(Object displacement listings)
-*-*-
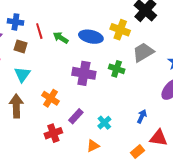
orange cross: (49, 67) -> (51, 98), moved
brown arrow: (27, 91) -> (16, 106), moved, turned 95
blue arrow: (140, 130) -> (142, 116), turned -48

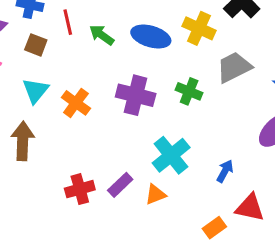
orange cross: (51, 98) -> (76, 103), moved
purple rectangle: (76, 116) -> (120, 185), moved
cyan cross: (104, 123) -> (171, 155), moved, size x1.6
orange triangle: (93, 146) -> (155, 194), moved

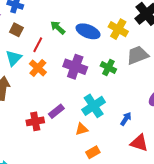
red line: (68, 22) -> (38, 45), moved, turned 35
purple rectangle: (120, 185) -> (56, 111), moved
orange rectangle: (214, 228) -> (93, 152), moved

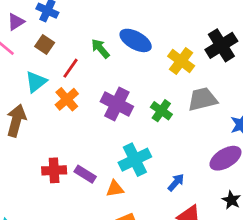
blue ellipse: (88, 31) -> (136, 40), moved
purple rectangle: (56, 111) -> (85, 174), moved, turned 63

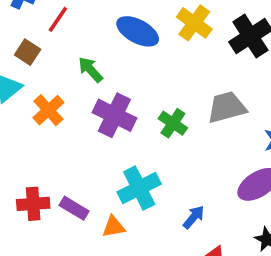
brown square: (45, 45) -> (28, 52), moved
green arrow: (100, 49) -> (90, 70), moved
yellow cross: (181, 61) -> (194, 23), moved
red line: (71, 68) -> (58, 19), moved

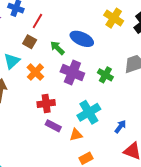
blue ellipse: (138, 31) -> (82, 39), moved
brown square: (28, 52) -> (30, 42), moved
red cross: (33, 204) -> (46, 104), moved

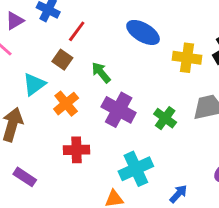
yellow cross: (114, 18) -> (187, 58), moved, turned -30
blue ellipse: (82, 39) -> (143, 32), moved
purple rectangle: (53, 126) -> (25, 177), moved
-*-*-
**WHAT TO DO**
Which of the lines above include the word "square"? Copy each of them.

**EXERCISE RESULT**
brown square: (45, 45) -> (28, 52), moved
brown square: (28, 52) -> (30, 42), moved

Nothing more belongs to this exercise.